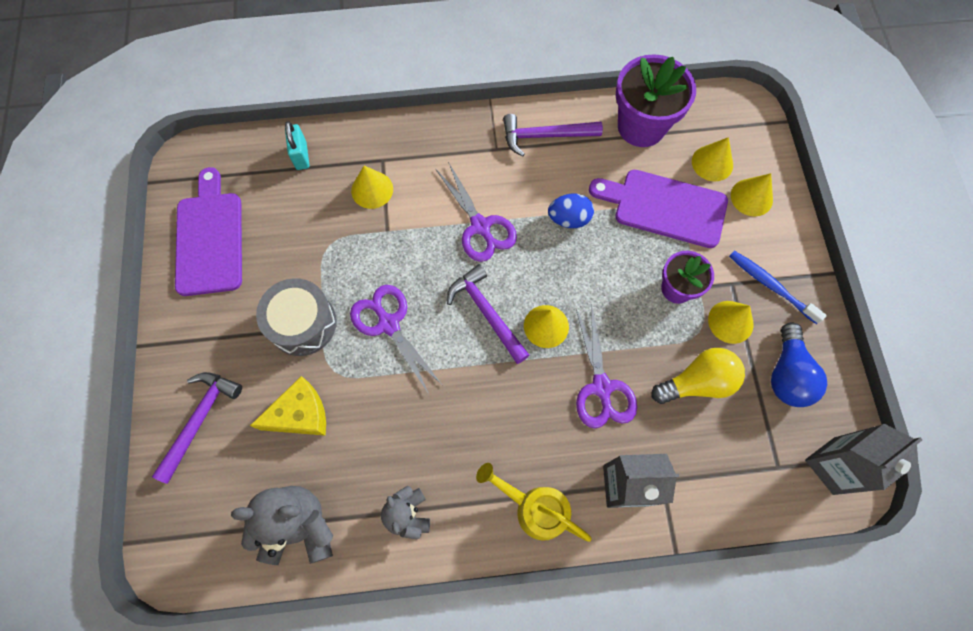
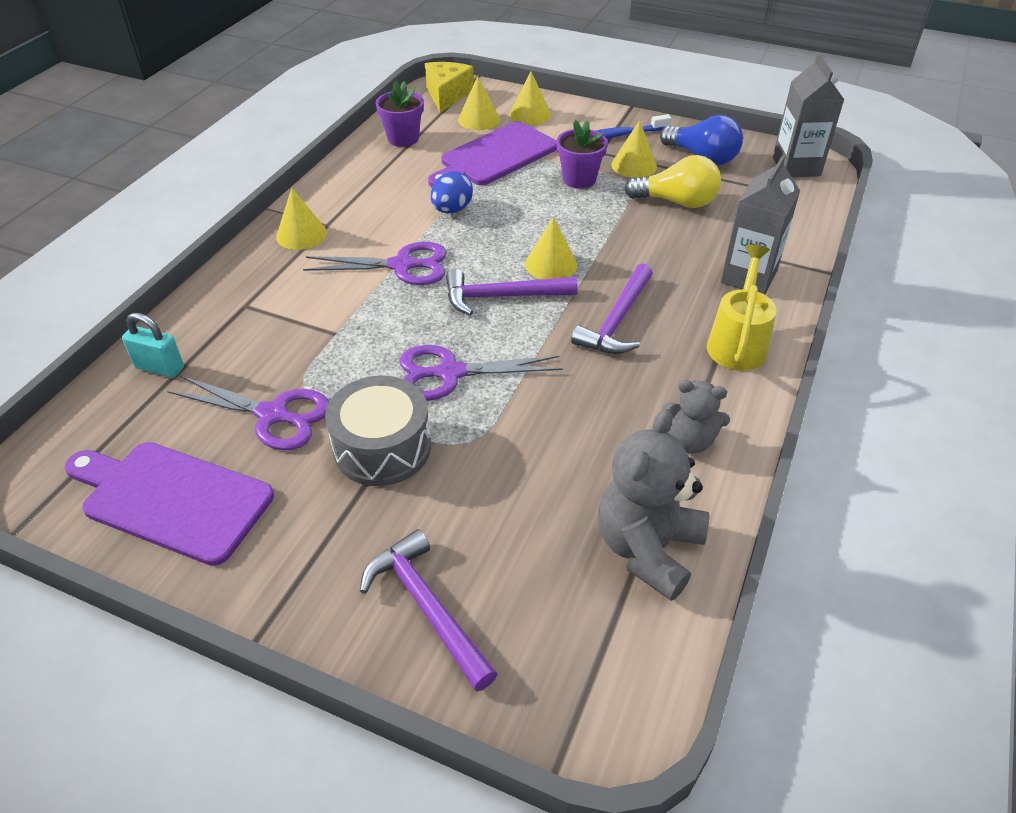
camera: 60 degrees left, 25 degrees down
(301, 414) = (501, 493): yellow cheese -> yellow cheese (447, 95)
(372, 190) = (273, 326): yellow cone -> yellow cone (301, 234)
(534, 508) = (738, 342): yellow watering can -> yellow watering can turned 135 degrees clockwise
(545, 136) = (349, 191): purple hammer -> purple hammer (617, 321)
(601, 387) = (641, 255): purple scissors -> purple scissors (273, 415)
(641, 126) = (403, 138): purple flower pot -> purple flower pot, size x0.60
(697, 382) = (676, 202): yellow light bulb -> yellow light bulb turned 90 degrees clockwise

_ _ _

- ACTIVITY -
Skipping any pictures, copy the entries exactly as they appear.

- ANSWER SECTION -
camera: 60 degrees left, 25 degrees down
(301, 414) = (501, 493): yellow cheese -> yellow cheese (447, 95)
(372, 190) = (273, 326): yellow cone -> yellow cone (301, 234)
(534, 508) = (738, 342): yellow watering can -> yellow watering can turned 135 degrees clockwise
(545, 136) = (349, 191): purple hammer -> purple hammer (617, 321)
(601, 387) = (641, 255): purple scissors -> purple scissors (273, 415)
(641, 126) = (403, 138): purple flower pot -> purple flower pot, size x0.60
(697, 382) = (676, 202): yellow light bulb -> yellow light bulb turned 90 degrees clockwise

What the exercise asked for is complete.